Every line holding "black" should be copied from the records below.

════

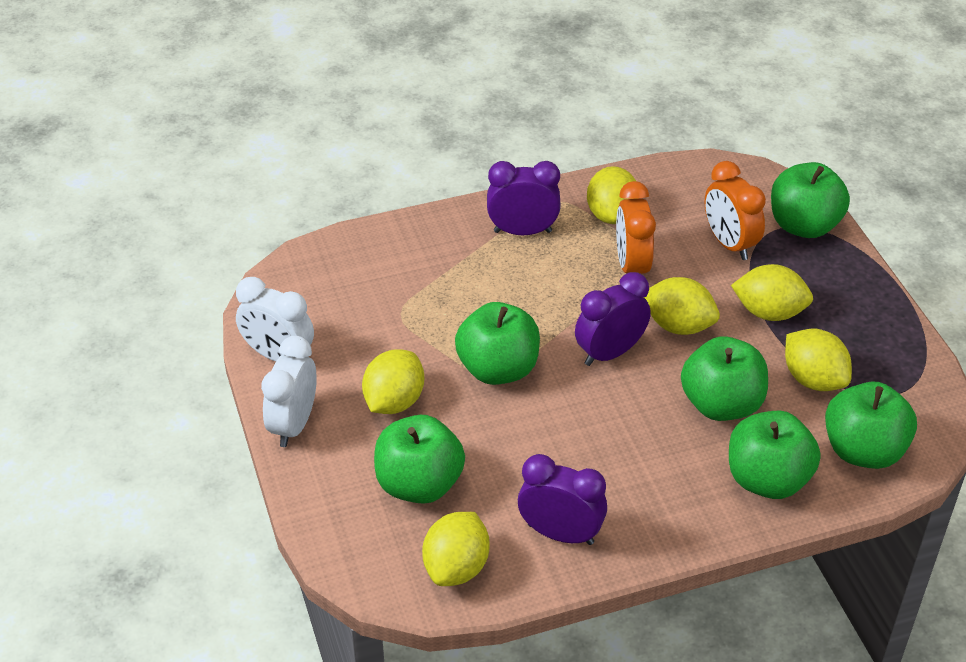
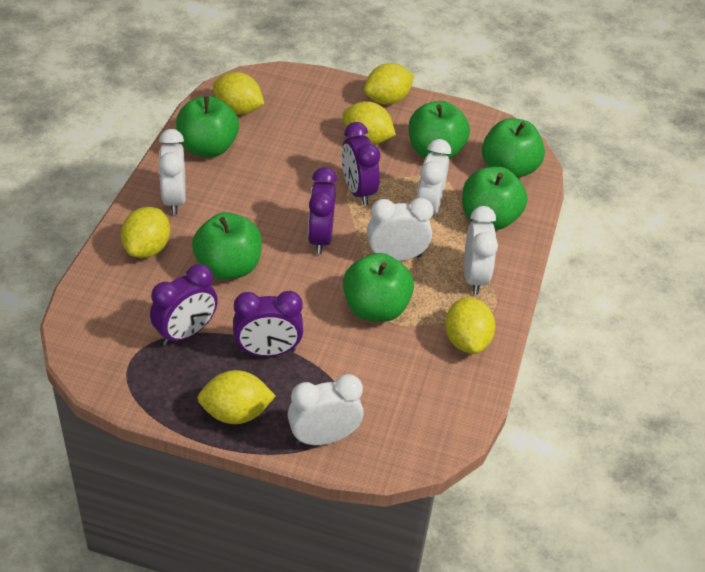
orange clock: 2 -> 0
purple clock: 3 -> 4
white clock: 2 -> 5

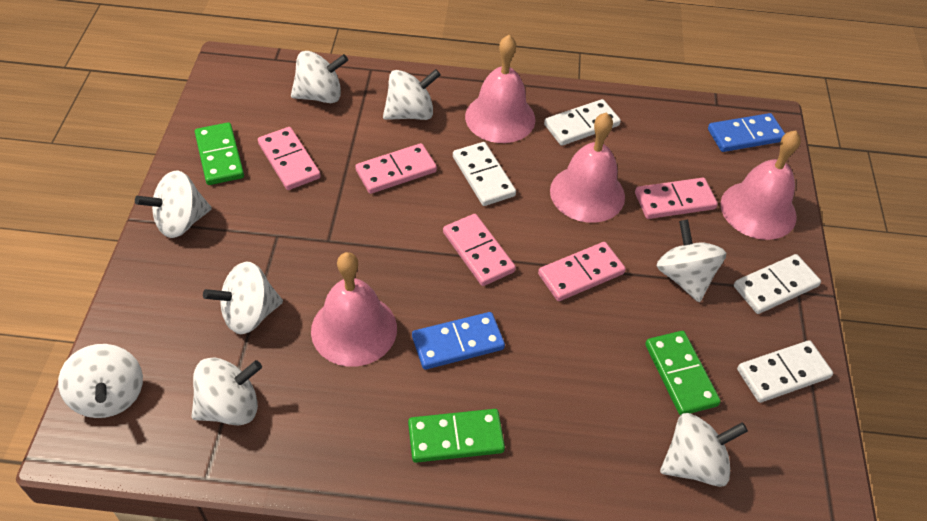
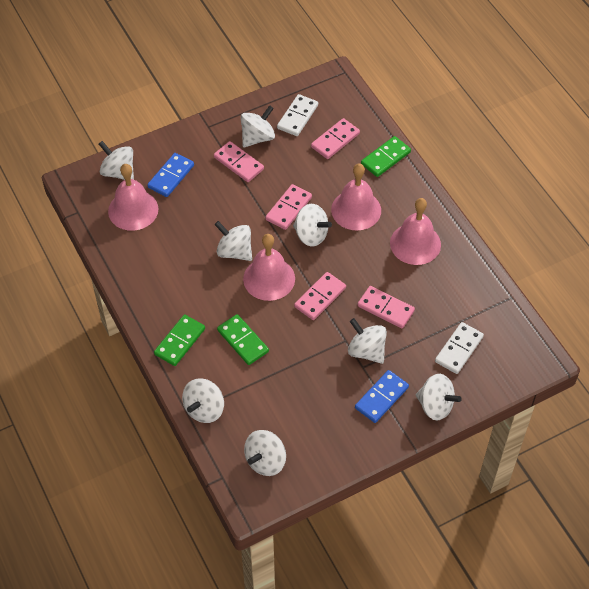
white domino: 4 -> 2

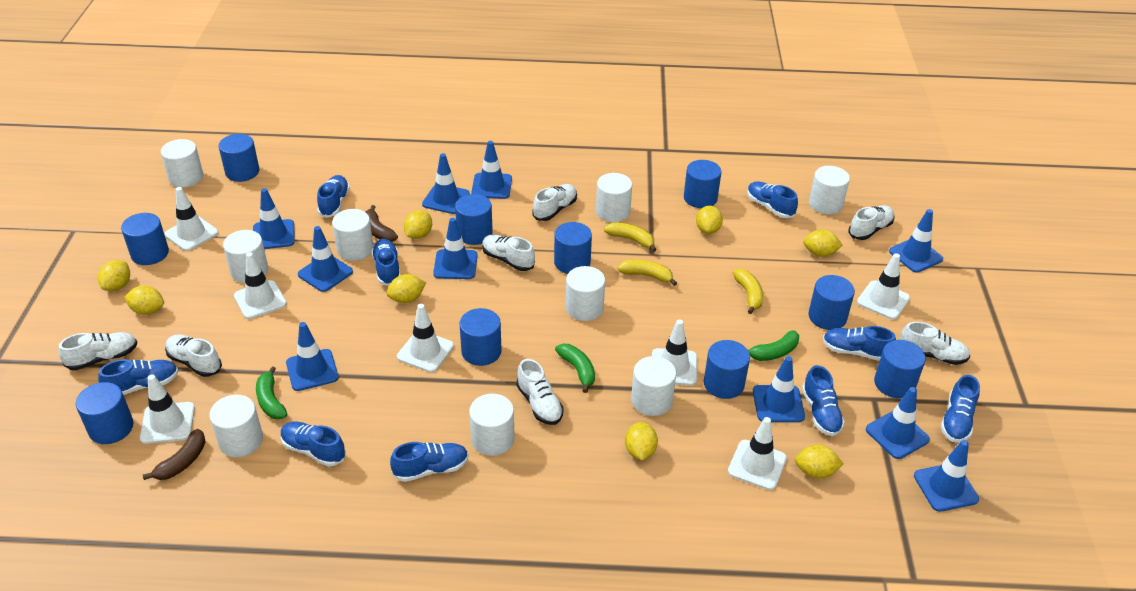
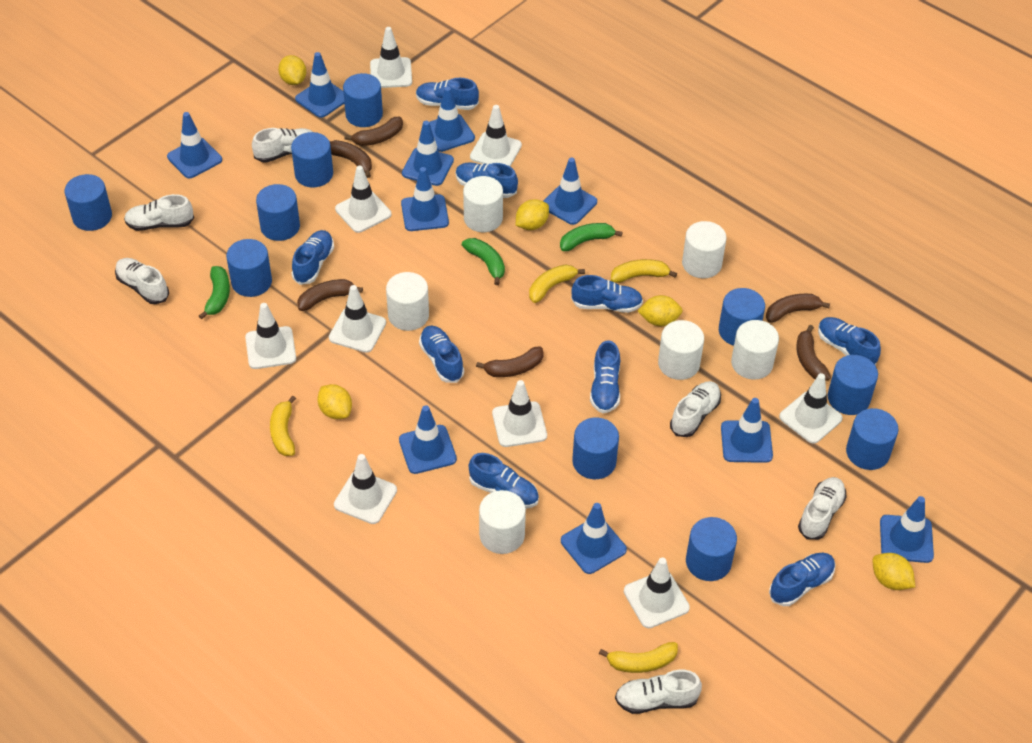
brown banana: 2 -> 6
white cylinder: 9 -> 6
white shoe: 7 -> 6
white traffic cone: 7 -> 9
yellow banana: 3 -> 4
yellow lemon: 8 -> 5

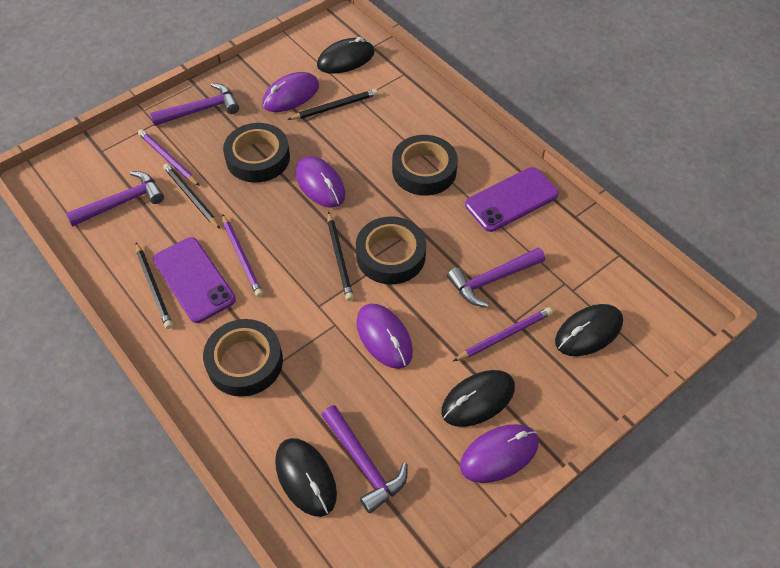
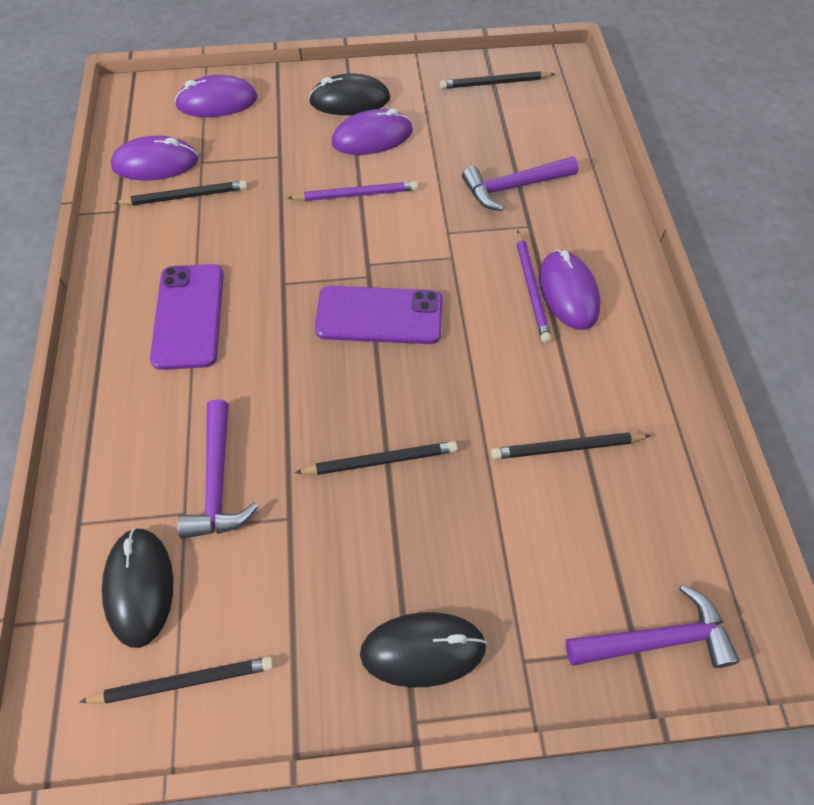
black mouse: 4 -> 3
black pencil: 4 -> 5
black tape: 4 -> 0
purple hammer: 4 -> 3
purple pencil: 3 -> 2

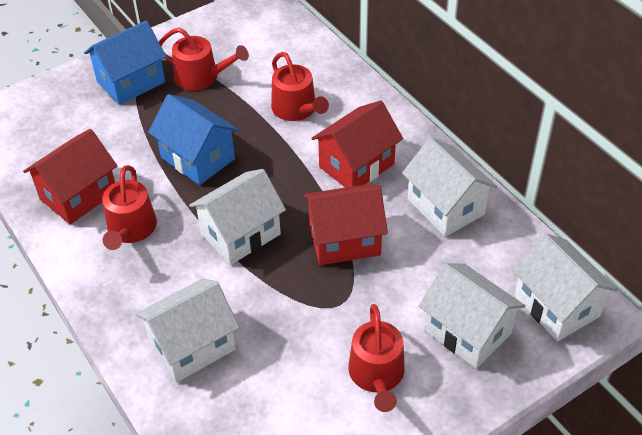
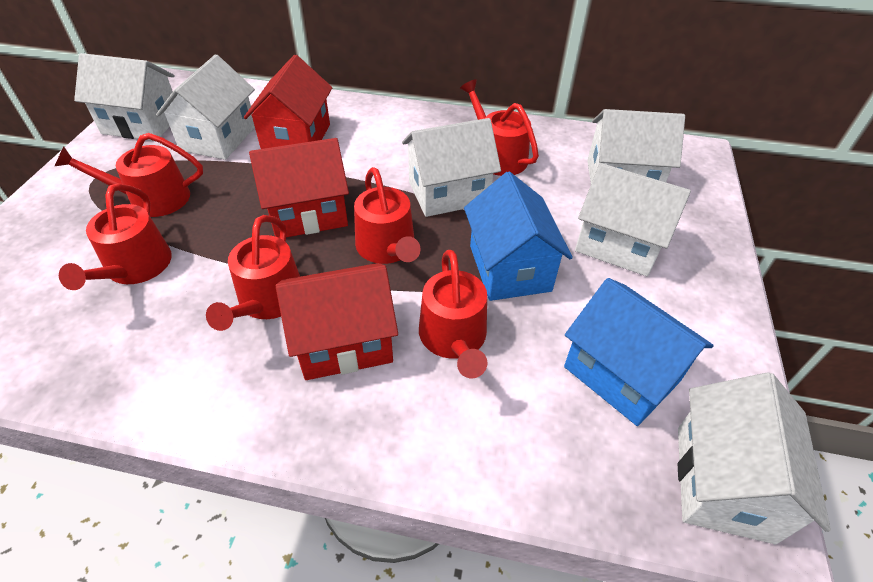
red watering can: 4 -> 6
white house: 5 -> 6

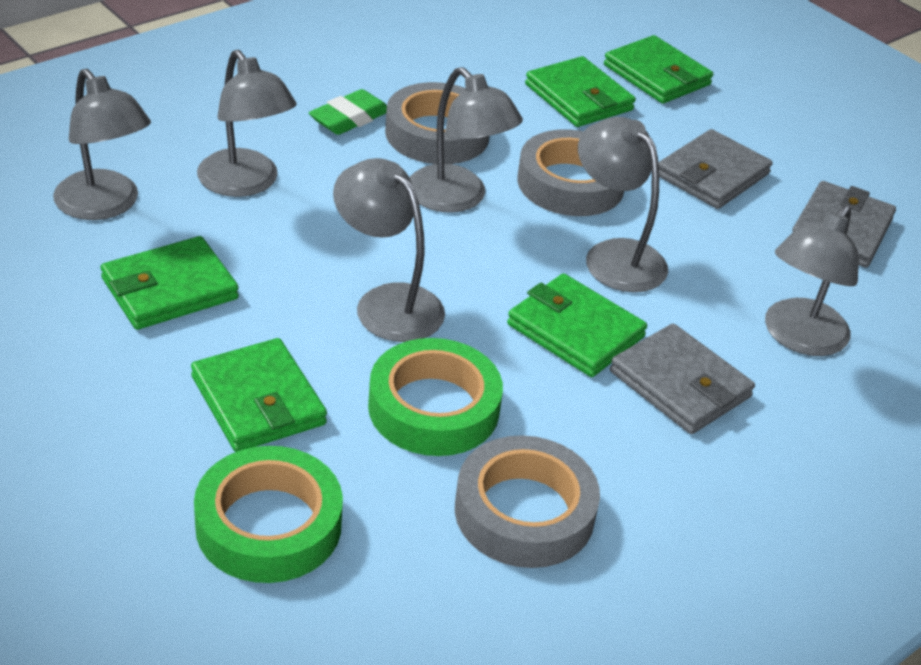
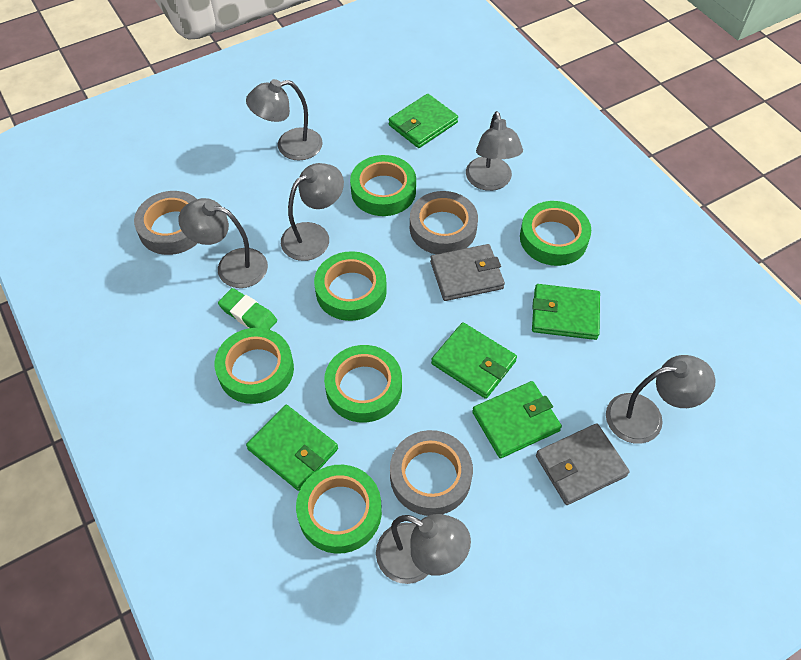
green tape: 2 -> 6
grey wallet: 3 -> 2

════

» Task result:
black mouse: 4 -> 3
black pencil: 4 -> 5
black tape: 4 -> 0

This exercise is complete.